━━━ EXTRACTED MATERIAL ━━━

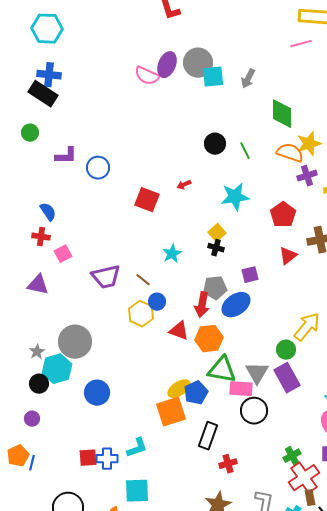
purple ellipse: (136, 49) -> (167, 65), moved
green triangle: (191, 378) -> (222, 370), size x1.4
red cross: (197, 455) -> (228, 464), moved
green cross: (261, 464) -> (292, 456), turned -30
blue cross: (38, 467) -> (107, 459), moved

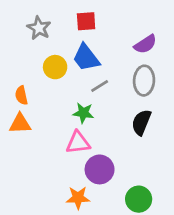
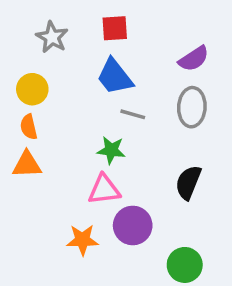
yellow circle: (55, 67) -> (32, 89), moved
gray line: (100, 86) -> (133, 114), turned 48
black semicircle: (141, 122) -> (188, 182), moved
orange star: (78, 198) -> (82, 240), moved

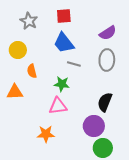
orange semicircle: (29, 127) -> (32, 71), moved
purple circle: (133, 225) -> (94, 126), moved

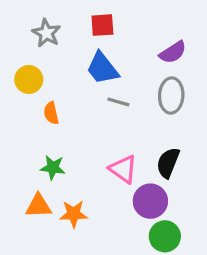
green star: (62, 84) -> (53, 168), moved
orange triangle: (15, 92) -> (38, 206), moved
pink triangle: (58, 106) -> (123, 169), moved, turned 42

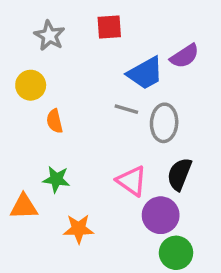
blue trapezoid: (102, 68) -> (145, 73), moved, turned -81
gray ellipse: (171, 95) -> (164, 123), moved
orange triangle: (38, 206) -> (24, 207), moved

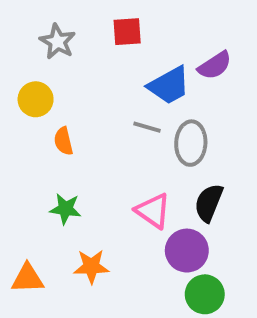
orange triangle: (24, 207) -> (28, 278), moved

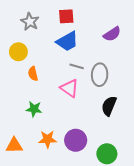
blue trapezoid: (169, 85) -> (67, 41), moved
pink triangle: (153, 211) -> (69, 88), moved
purple circle: (187, 251) -> (76, 140), moved

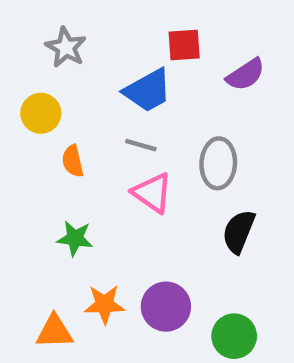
red square: (66, 16) -> (184, 45), moved
gray line: (77, 66) -> (141, 145), moved
orange triangle: (14, 145) -> (54, 332), moved

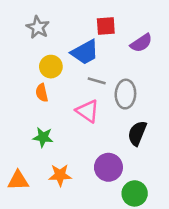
yellow circle: (41, 113) -> (51, 67), moved
gray line: (141, 145) -> (97, 81), moved
purple circle: (166, 307) -> (108, 167), moved
orange triangle: (54, 332) -> (18, 180), moved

━━━

Show the lines of the records that include the string "gray".

• _ANSWER TO THIS EXERCISE_:
gray line: (100, 86) -> (133, 114), turned 48
gray ellipse: (171, 95) -> (164, 123), moved
gray line: (77, 66) -> (141, 145), moved
gray line: (141, 145) -> (97, 81), moved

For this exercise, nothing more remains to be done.